## TASK BRIEF
Please convert the rows below into a Markdown table with two columns, Num for the row number and Line for its text, skipping any blank lines. Leave the pictures out of the answer.

## EXTRACTED MATERIAL

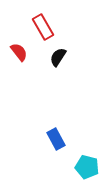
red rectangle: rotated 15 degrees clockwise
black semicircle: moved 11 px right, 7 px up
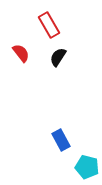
red rectangle: moved 6 px right, 2 px up
red semicircle: moved 2 px right, 1 px down
blue rectangle: moved 5 px right, 1 px down
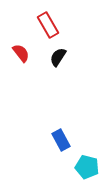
red rectangle: moved 1 px left
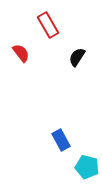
black semicircle: moved 19 px right
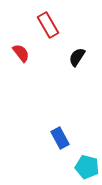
blue rectangle: moved 1 px left, 2 px up
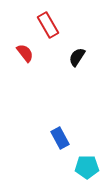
red semicircle: moved 4 px right
cyan pentagon: rotated 15 degrees counterclockwise
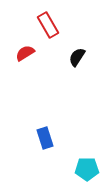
red semicircle: rotated 84 degrees counterclockwise
blue rectangle: moved 15 px left; rotated 10 degrees clockwise
cyan pentagon: moved 2 px down
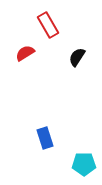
cyan pentagon: moved 3 px left, 5 px up
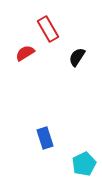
red rectangle: moved 4 px down
cyan pentagon: rotated 25 degrees counterclockwise
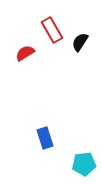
red rectangle: moved 4 px right, 1 px down
black semicircle: moved 3 px right, 15 px up
cyan pentagon: rotated 20 degrees clockwise
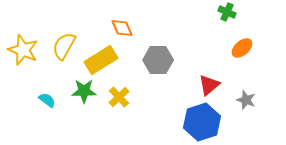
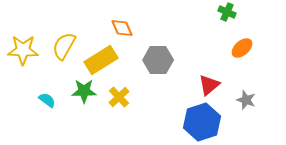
yellow star: rotated 20 degrees counterclockwise
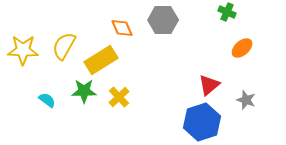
gray hexagon: moved 5 px right, 40 px up
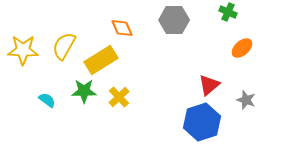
green cross: moved 1 px right
gray hexagon: moved 11 px right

## WRITTEN ANSWER
| Num | Line |
|---|---|
| 1 | red rectangle: rotated 15 degrees clockwise |
| 2 | black semicircle: moved 11 px right, 7 px up |
| 3 | red rectangle: moved 6 px right, 2 px up |
| 4 | red semicircle: moved 2 px right, 1 px down |
| 5 | blue rectangle: moved 5 px right, 1 px down |
| 6 | red rectangle: moved 1 px left |
| 7 | black semicircle: moved 19 px right |
| 8 | blue rectangle: moved 1 px left, 2 px up |
| 9 | red semicircle: moved 4 px right |
| 10 | cyan pentagon: rotated 15 degrees counterclockwise |
| 11 | red semicircle: rotated 84 degrees counterclockwise |
| 12 | blue rectangle: moved 15 px left; rotated 10 degrees clockwise |
| 13 | cyan pentagon: moved 2 px down |
| 14 | cyan pentagon: moved 3 px left, 5 px up |
| 15 | red rectangle: moved 4 px down |
| 16 | cyan pentagon: rotated 25 degrees counterclockwise |
| 17 | red rectangle: moved 4 px right, 1 px down |
| 18 | black semicircle: moved 3 px right, 15 px up |
| 19 | cyan pentagon: rotated 20 degrees clockwise |
| 20 | yellow star: rotated 20 degrees counterclockwise |
| 21 | gray hexagon: moved 5 px right, 40 px up |
| 22 | green cross: moved 1 px right |
| 23 | gray hexagon: moved 11 px right |